**Entries supplied:**
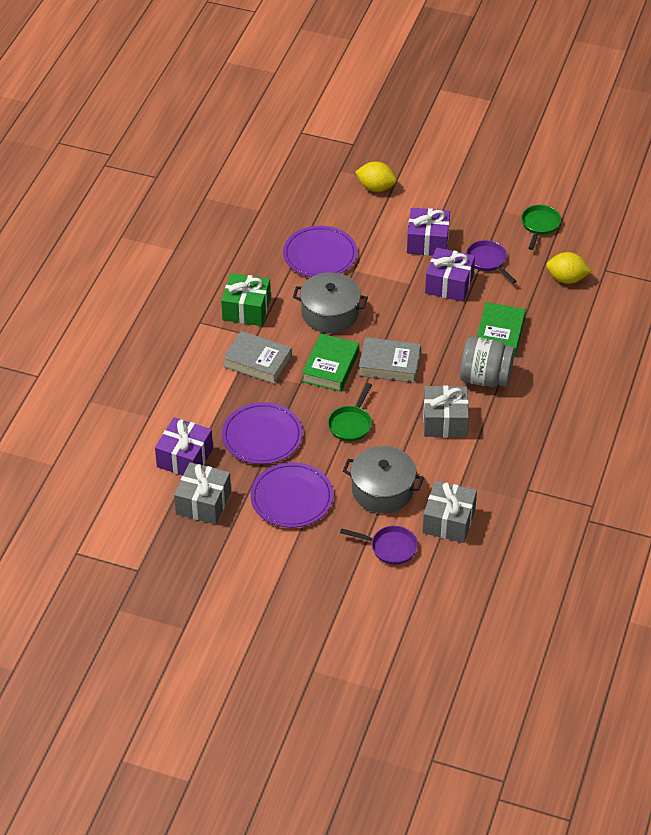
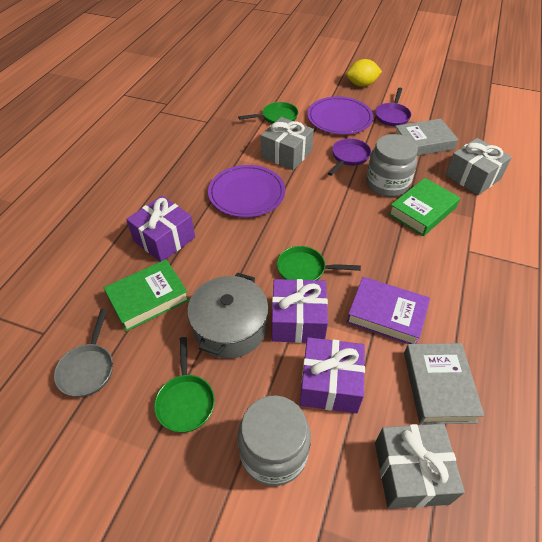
green gift: 1 -> 0
green pan: 2 -> 3
grey jar: 1 -> 2
grey pan: 0 -> 1
grey pot: 2 -> 1
purple book: 0 -> 1
purple plate: 3 -> 2
yellow lemon: 2 -> 1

**Task statement:**
In your copy, every entry above must match word for word, and no picture may appear.

**Reply to the exercise:**
green gift: 1 -> 0
green pan: 2 -> 3
grey jar: 1 -> 2
grey pan: 0 -> 1
grey pot: 2 -> 1
purple book: 0 -> 1
purple plate: 3 -> 2
yellow lemon: 2 -> 1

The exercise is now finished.